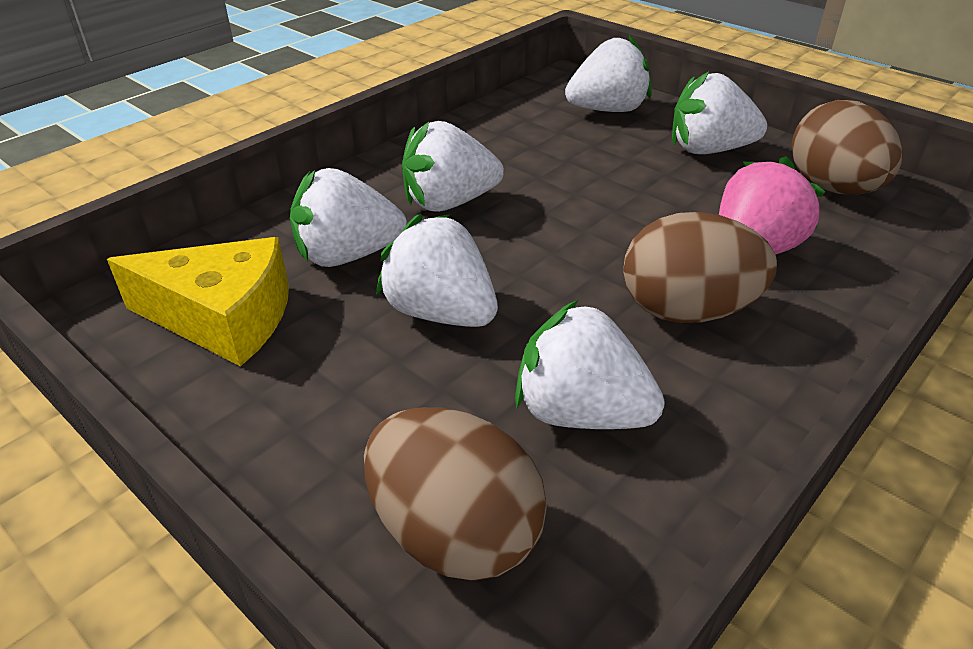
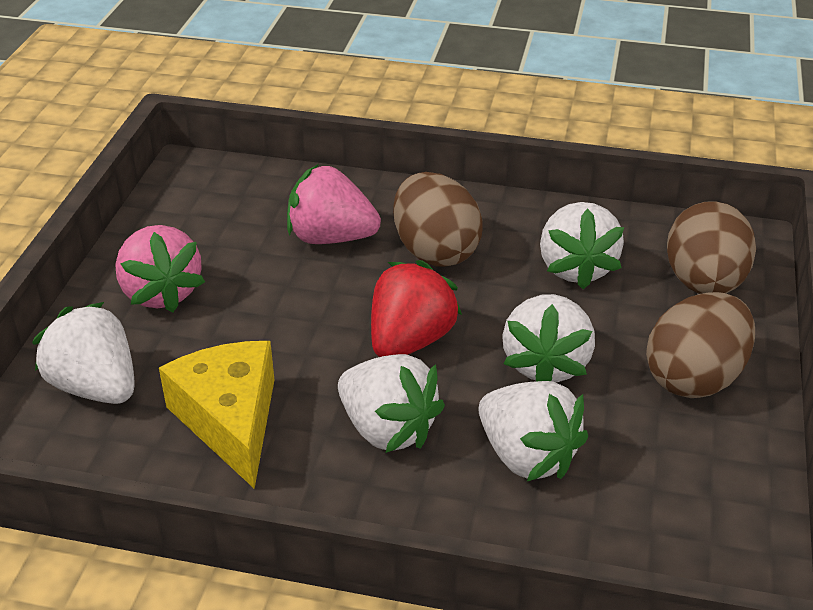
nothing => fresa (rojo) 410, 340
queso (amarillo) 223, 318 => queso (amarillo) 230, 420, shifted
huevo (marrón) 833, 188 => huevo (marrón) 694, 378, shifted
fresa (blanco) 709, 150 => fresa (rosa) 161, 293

━━━━━━

Work required: For this exercise, gather every line of the data that contains the word "shifted".

Answer to this problem:
queso (amarillo) 223, 318 => queso (amarillo) 230, 420, shifted
huevo (marrón) 833, 188 => huevo (marrón) 694, 378, shifted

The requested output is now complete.